→ Work item: Nothing but the records, repeated word for word and free of pictures, belongs in the answer.

→ Given data:
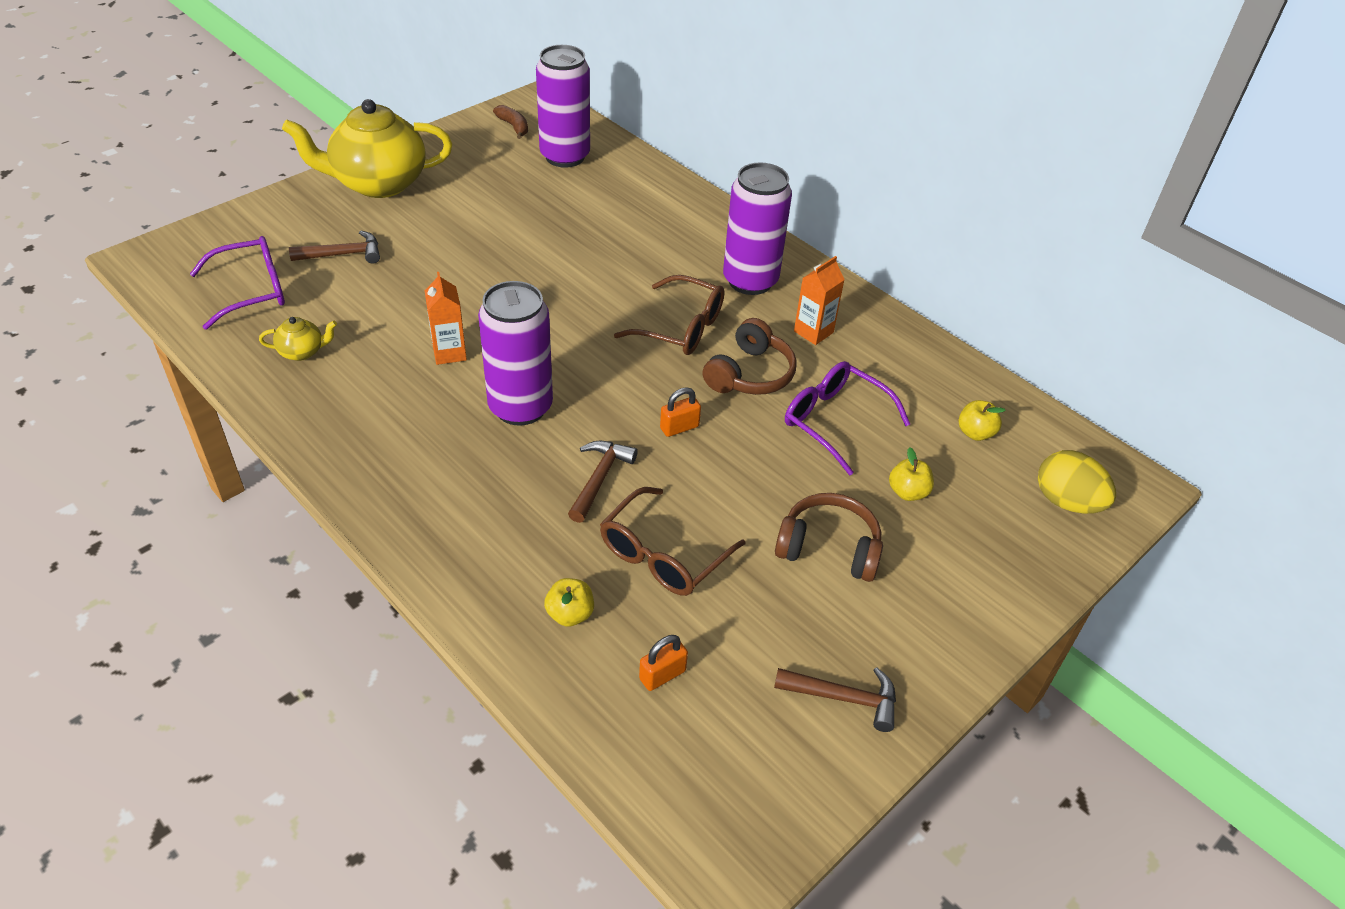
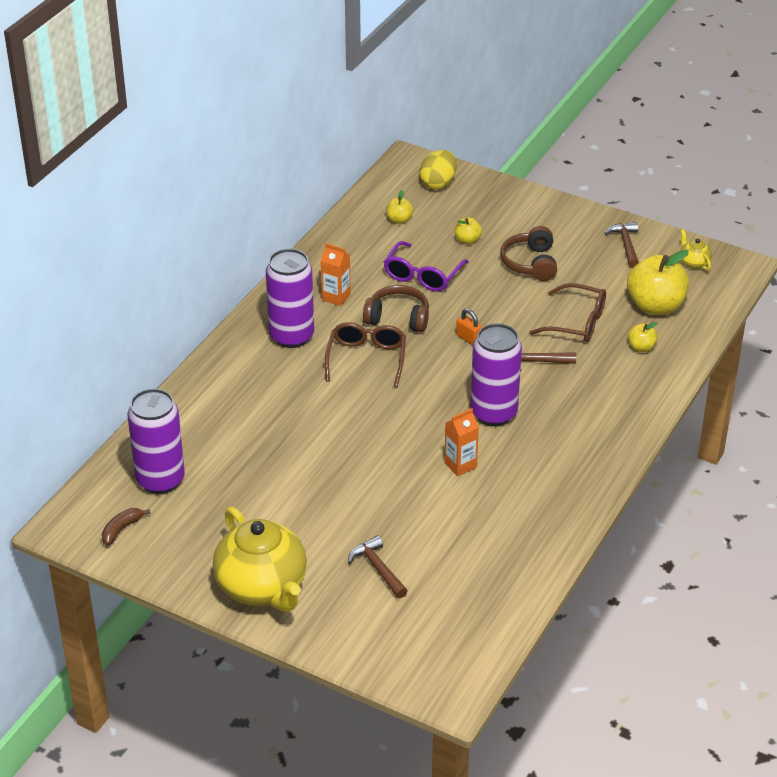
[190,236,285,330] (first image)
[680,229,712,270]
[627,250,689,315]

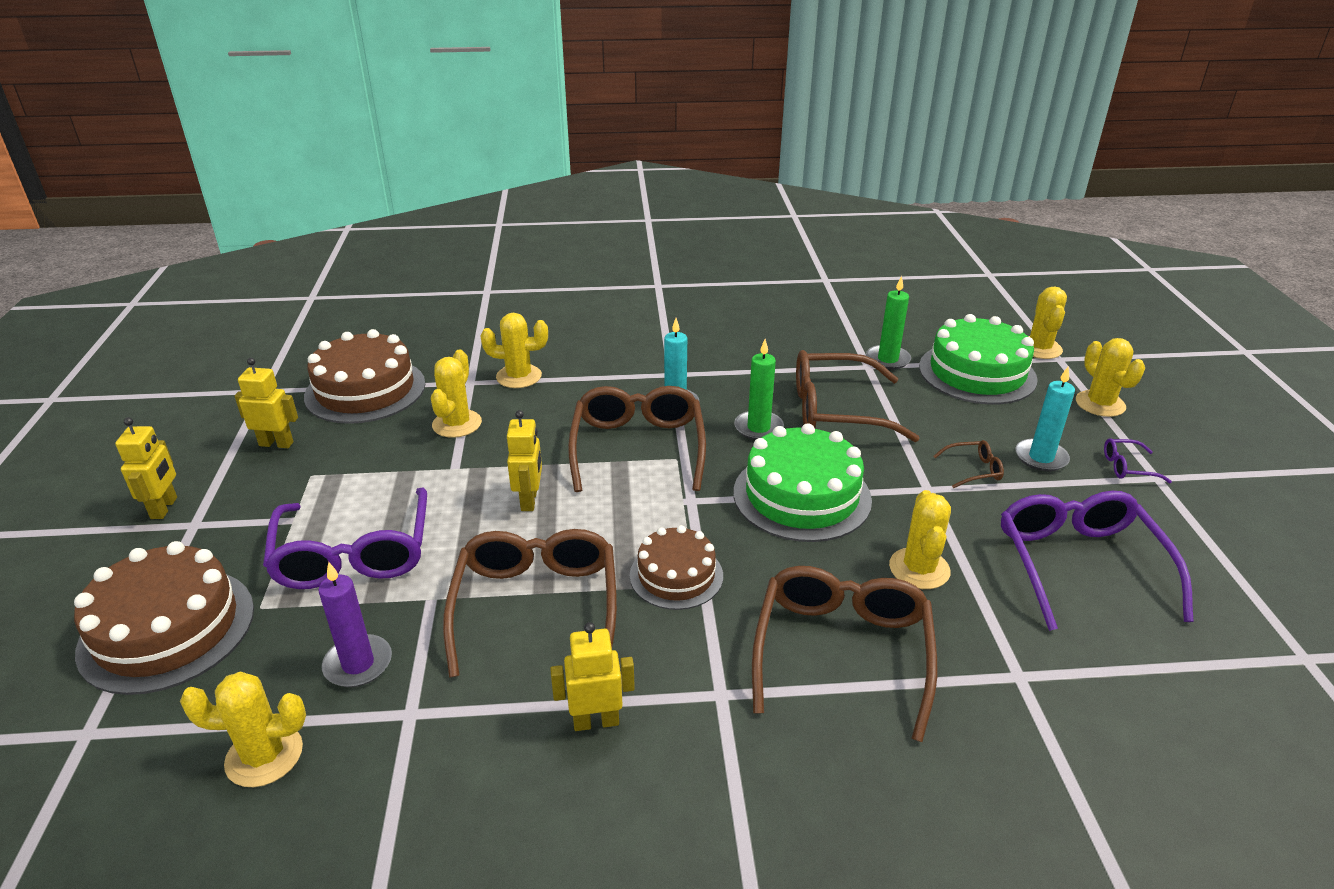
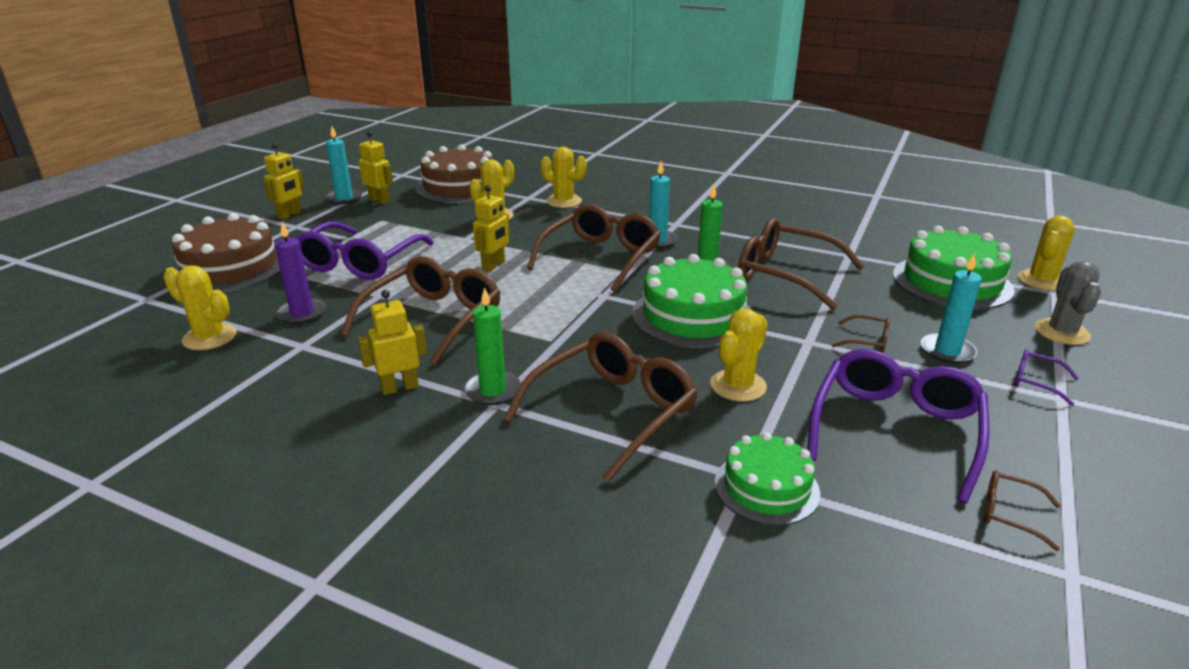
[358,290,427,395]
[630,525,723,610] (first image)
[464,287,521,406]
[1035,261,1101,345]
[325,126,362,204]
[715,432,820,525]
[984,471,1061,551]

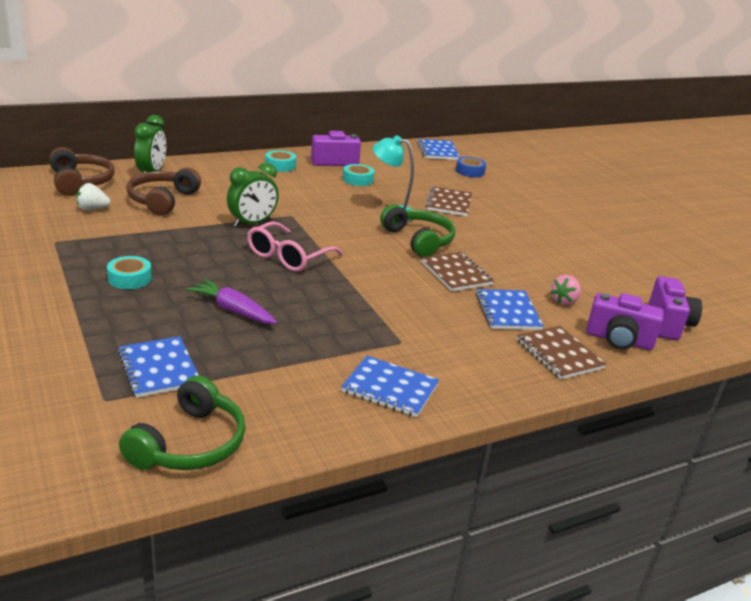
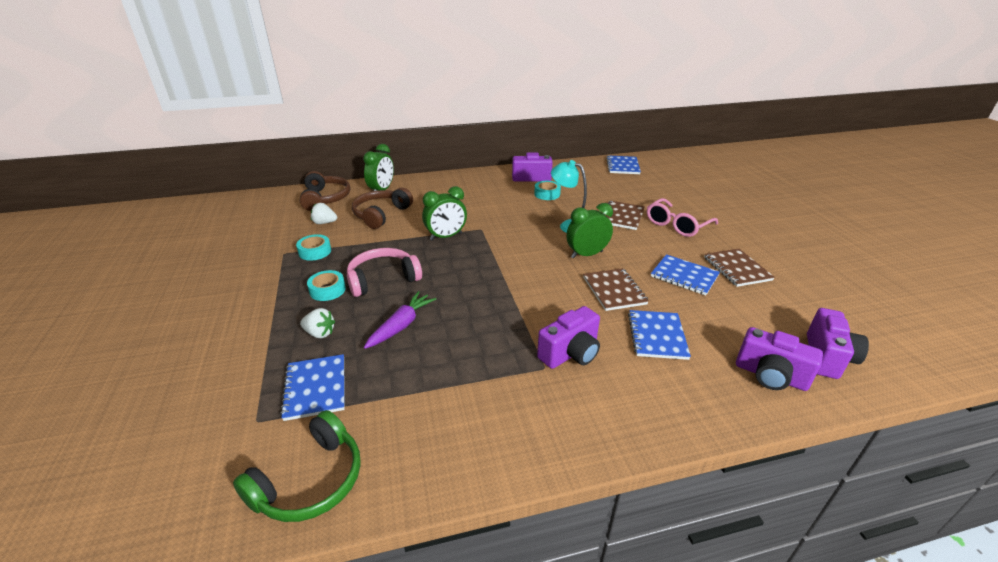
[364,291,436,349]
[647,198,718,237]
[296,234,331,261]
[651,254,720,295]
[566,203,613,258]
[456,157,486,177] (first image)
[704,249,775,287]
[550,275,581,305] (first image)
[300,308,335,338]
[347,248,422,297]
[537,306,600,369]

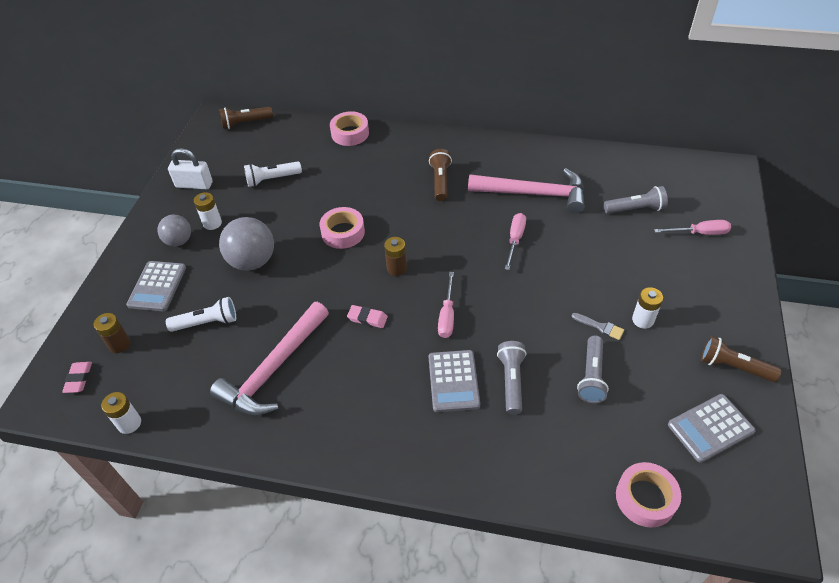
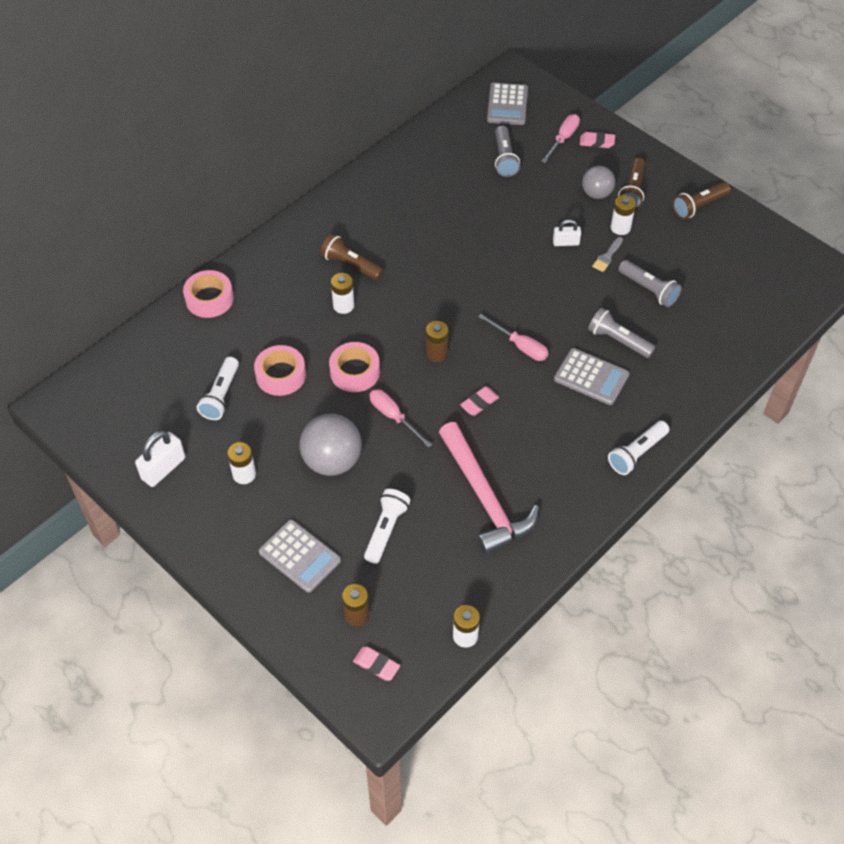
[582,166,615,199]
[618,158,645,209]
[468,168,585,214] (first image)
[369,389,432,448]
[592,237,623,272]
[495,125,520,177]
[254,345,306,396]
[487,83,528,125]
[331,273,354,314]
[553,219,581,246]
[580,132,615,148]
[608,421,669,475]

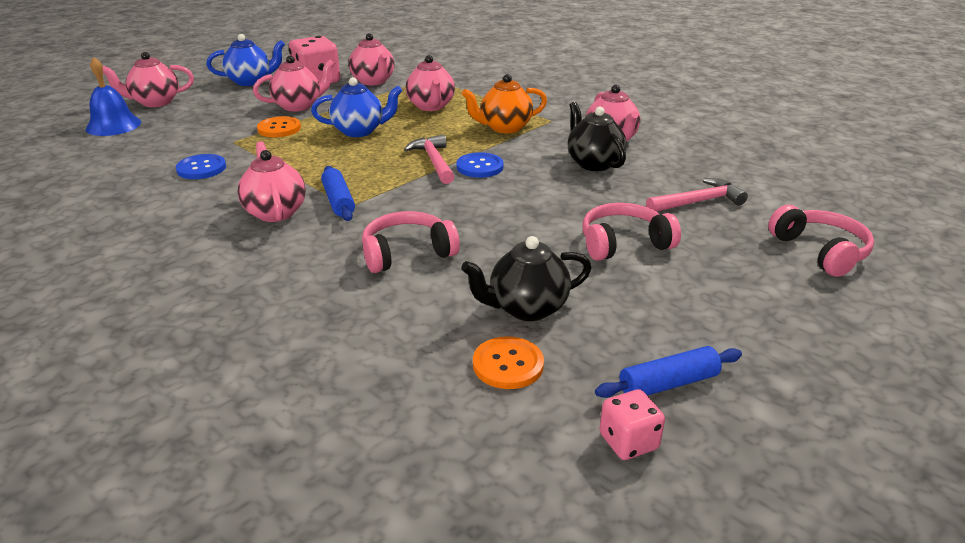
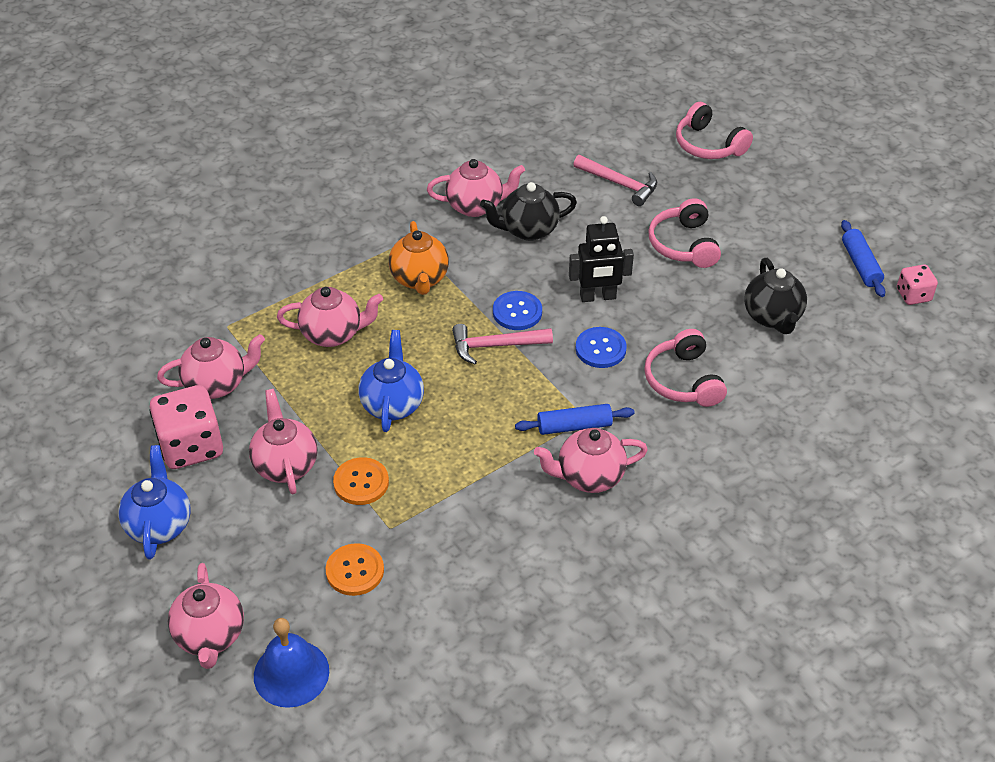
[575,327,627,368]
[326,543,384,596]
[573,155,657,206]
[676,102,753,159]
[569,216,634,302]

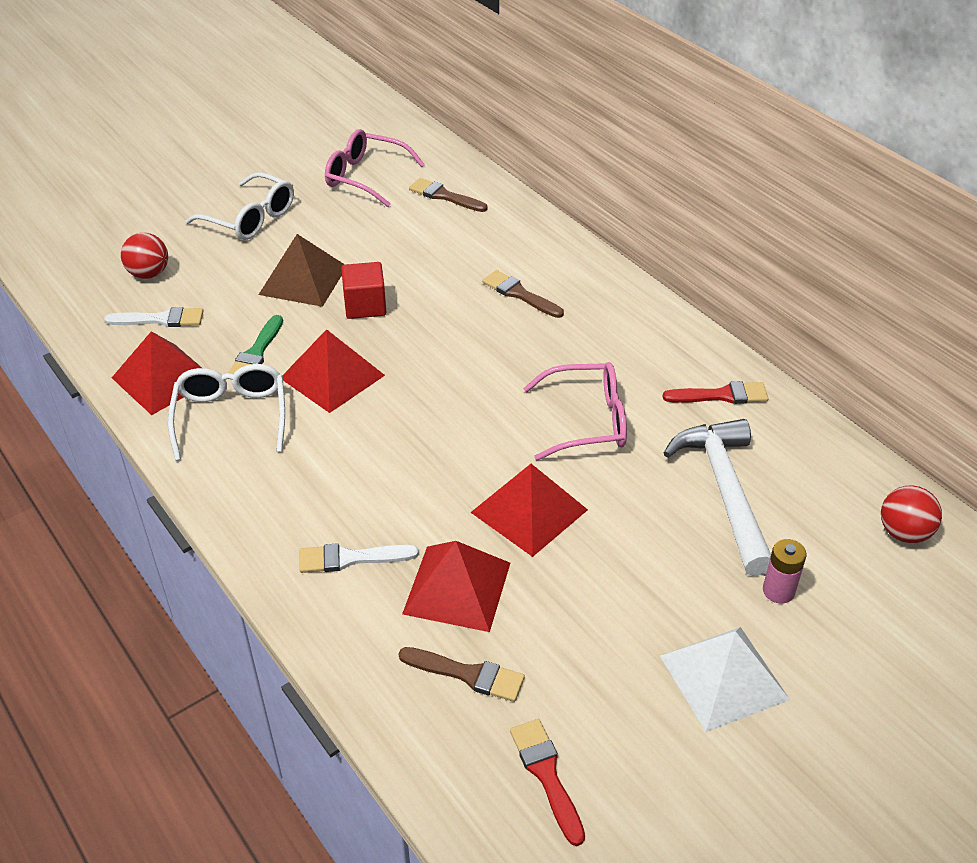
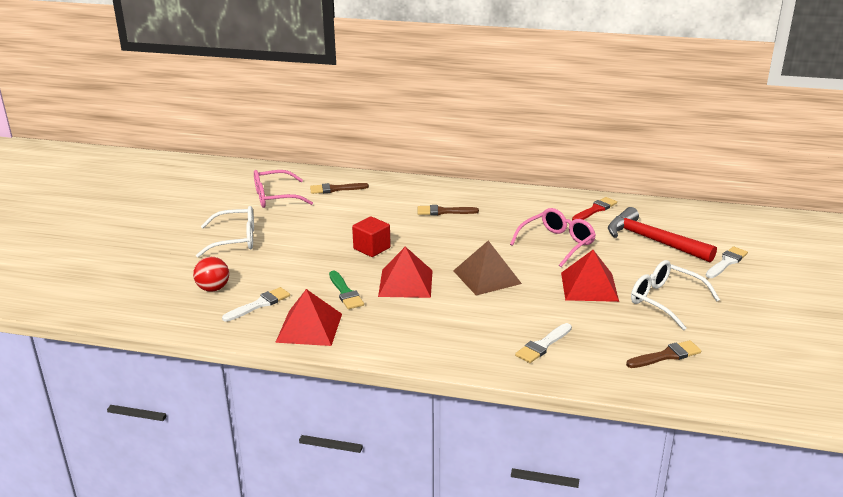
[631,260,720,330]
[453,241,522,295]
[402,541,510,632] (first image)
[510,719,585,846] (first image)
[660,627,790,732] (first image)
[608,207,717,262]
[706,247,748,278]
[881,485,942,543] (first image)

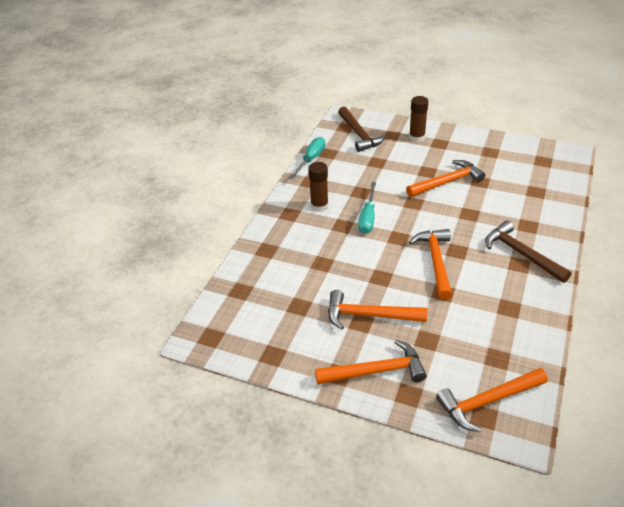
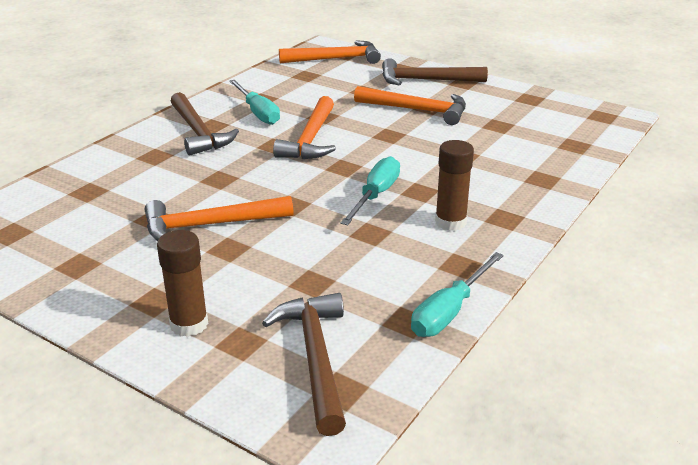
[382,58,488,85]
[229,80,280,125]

→ Answer area:
[190,236,285,330] (first image)
[680,229,712,270]
[627,250,689,315]

[358,290,427,395]
[630,525,723,610] (first image)
[464,287,521,406]
[1035,261,1101,345]
[325,126,362,204]
[715,432,820,525]
[984,471,1061,551]

[364,291,436,349]
[647,198,718,237]
[296,234,331,261]
[651,254,720,295]
[566,203,613,258]
[456,157,486,177] (first image)
[704,249,775,287]
[550,275,581,305] (first image)
[300,308,335,338]
[347,248,422,297]
[537,306,600,369]

[582,166,615,199]
[618,158,645,209]
[468,168,585,214] (first image)
[369,389,432,448]
[592,237,623,272]
[495,125,520,177]
[254,345,306,396]
[487,83,528,125]
[331,273,354,314]
[553,219,581,246]
[580,132,615,148]
[608,421,669,475]

[575,327,627,368]
[326,543,384,596]
[573,155,657,206]
[676,102,753,159]
[569,216,634,302]

[631,260,720,330]
[453,241,522,295]
[402,541,510,632] (first image)
[510,719,585,846] (first image)
[660,627,790,732] (first image)
[608,207,717,262]
[706,247,748,278]
[881,485,942,543] (first image)

[382,58,488,85]
[229,80,280,125]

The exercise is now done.